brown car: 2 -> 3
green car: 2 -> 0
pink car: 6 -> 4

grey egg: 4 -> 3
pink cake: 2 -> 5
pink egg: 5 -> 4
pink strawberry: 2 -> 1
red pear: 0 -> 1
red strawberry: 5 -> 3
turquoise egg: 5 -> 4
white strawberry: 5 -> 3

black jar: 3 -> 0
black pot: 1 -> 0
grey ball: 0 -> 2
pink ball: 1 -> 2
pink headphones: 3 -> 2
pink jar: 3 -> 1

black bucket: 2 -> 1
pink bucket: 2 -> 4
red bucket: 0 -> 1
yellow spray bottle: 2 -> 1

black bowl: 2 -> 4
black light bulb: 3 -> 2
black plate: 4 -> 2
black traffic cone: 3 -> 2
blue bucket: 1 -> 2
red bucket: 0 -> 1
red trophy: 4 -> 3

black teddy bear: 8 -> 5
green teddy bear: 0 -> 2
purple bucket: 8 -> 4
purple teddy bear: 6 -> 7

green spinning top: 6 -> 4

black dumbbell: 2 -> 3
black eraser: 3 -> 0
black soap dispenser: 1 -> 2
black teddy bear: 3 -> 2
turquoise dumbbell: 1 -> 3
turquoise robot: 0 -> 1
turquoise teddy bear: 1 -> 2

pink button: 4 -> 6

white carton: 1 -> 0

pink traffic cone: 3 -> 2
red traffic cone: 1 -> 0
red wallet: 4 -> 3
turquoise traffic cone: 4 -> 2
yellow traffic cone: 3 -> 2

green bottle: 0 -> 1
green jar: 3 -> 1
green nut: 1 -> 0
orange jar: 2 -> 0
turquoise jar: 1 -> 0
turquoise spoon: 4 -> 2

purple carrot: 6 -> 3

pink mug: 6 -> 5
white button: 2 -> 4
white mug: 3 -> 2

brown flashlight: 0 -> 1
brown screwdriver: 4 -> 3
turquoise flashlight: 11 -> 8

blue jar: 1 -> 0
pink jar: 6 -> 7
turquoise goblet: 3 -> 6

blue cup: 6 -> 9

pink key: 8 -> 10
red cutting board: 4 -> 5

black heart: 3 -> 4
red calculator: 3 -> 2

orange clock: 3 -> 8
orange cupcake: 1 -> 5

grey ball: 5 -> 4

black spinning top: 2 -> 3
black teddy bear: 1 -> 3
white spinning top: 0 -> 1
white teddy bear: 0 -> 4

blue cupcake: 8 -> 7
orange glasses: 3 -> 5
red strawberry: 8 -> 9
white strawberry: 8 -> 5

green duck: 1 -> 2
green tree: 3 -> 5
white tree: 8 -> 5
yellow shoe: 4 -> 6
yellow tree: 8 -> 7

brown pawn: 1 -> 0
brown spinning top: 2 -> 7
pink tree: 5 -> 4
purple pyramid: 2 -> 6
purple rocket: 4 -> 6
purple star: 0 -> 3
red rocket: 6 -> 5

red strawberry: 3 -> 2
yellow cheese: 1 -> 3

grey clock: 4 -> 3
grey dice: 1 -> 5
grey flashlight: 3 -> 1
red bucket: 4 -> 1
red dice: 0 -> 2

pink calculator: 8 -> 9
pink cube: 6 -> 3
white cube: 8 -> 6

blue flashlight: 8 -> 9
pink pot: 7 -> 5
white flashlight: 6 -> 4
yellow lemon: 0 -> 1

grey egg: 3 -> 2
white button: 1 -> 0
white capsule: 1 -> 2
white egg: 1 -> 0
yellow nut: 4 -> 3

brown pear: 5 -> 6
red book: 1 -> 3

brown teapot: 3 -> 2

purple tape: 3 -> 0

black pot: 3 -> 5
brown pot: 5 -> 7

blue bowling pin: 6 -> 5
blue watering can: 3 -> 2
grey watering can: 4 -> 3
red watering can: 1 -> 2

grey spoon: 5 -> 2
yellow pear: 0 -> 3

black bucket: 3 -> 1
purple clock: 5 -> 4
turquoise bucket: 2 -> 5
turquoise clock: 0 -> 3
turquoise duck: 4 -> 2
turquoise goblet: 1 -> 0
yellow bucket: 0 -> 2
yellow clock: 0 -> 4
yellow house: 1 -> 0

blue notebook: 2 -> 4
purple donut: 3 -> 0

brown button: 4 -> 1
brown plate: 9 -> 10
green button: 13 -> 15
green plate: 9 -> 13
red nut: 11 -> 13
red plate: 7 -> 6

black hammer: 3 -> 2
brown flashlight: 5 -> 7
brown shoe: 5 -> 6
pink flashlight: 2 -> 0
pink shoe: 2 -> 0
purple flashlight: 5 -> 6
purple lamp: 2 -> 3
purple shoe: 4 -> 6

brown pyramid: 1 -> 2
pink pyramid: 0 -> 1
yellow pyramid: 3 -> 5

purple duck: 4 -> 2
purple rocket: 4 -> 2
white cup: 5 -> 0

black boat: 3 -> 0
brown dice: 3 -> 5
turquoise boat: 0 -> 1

━━━━━━━━━━━━━━━━━━━━━━━━━━━━━━

- **What the task requires**:
Above this instruction are the records; retype exactly the lines from the one containing "red strawberry: 5 -> 3" up to and including the one containing "pink jar: 6 -> 7".

- **Output**:
red strawberry: 5 -> 3
turquoise egg: 5 -> 4
white strawberry: 5 -> 3

black jar: 3 -> 0
black pot: 1 -> 0
grey ball: 0 -> 2
pink ball: 1 -> 2
pink headphones: 3 -> 2
pink jar: 3 -> 1

black bucket: 2 -> 1
pink bucket: 2 -> 4
red bucket: 0 -> 1
yellow spray bottle: 2 -> 1

black bowl: 2 -> 4
black light bulb: 3 -> 2
black plate: 4 -> 2
black traffic cone: 3 -> 2
blue bucket: 1 -> 2
red bucket: 0 -> 1
red trophy: 4 -> 3

black teddy bear: 8 -> 5
green teddy bear: 0 -> 2
purple bucket: 8 -> 4
purple teddy bear: 6 -> 7

green spinning top: 6 -> 4

black dumbbell: 2 -> 3
black eraser: 3 -> 0
black soap dispenser: 1 -> 2
black teddy bear: 3 -> 2
turquoise dumbbell: 1 -> 3
turquoise robot: 0 -> 1
turquoise teddy bear: 1 -> 2

pink button: 4 -> 6

white carton: 1 -> 0

pink traffic cone: 3 -> 2
red traffic cone: 1 -> 0
red wallet: 4 -> 3
turquoise traffic cone: 4 -> 2
yellow traffic cone: 3 -> 2

green bottle: 0 -> 1
green jar: 3 -> 1
green nut: 1 -> 0
orange jar: 2 -> 0
turquoise jar: 1 -> 0
turquoise spoon: 4 -> 2

purple carrot: 6 -> 3

pink mug: 6 -> 5
white button: 2 -> 4
white mug: 3 -> 2

brown flashlight: 0 -> 1
brown screwdriver: 4 -> 3
turquoise flashlight: 11 -> 8

blue jar: 1 -> 0
pink jar: 6 -> 7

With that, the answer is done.